◆ Exercise objective:
Write out every line of text in the material below word for word, leaving out the pictures.

◆ Records for the task:
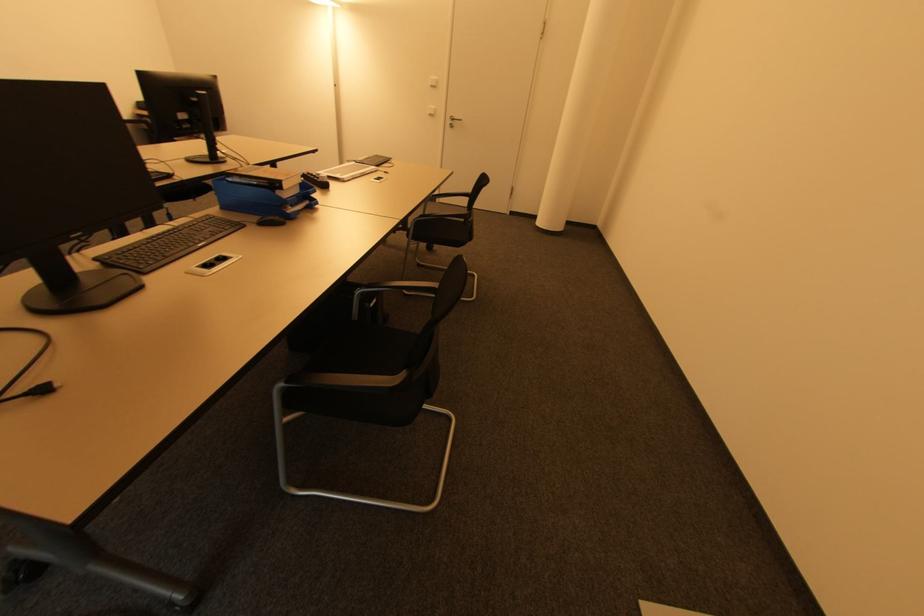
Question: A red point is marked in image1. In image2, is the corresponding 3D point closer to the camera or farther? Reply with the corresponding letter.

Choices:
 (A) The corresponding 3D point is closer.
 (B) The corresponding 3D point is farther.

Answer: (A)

◆ Finished task:
Question: A red point is marked in image1. In image2, is the corresponding 3D point closer to the camera or farther? Reply with the corresponding letter.

Choices:
 (A) The corresponding 3D point is closer.
 (B) The corresponding 3D point is farther.

Answer: (A)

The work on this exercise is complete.